[Work instructions]
Could you output all of the records below exactly as they appear?
*** Opening of Provided information ***
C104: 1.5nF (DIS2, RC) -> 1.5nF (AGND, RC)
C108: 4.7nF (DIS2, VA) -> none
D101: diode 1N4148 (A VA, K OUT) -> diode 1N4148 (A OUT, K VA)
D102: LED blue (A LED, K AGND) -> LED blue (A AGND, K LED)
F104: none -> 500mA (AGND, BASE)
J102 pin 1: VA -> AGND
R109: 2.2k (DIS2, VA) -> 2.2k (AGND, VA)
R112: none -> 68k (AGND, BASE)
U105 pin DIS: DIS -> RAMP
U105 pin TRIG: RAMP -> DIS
*** Close of Provided information ***
[Task result]
C104: 1.5nF (DIS2, RC) -> 1.5nF (AGND, RC)
C108: 4.7nF (DIS2, VA) -> none
D101: diode 1N4148 (A VA, K OUT) -> diode 1N4148 (A OUT, K VA)
D102: LED blue (A LED, K AGND) -> LED blue (A AGND, K LED)
F104: none -> 500mA (AGND, BASE)
J102 pin 1: VA -> AGND
R109: 2.2k (DIS2, VA) -> 2.2k (AGND, VA)
R112: none -> 68k (AGND, BASE)
U105 pin DIS: DIS -> RAMP
U105 pin TRIG: RAMP -> DIS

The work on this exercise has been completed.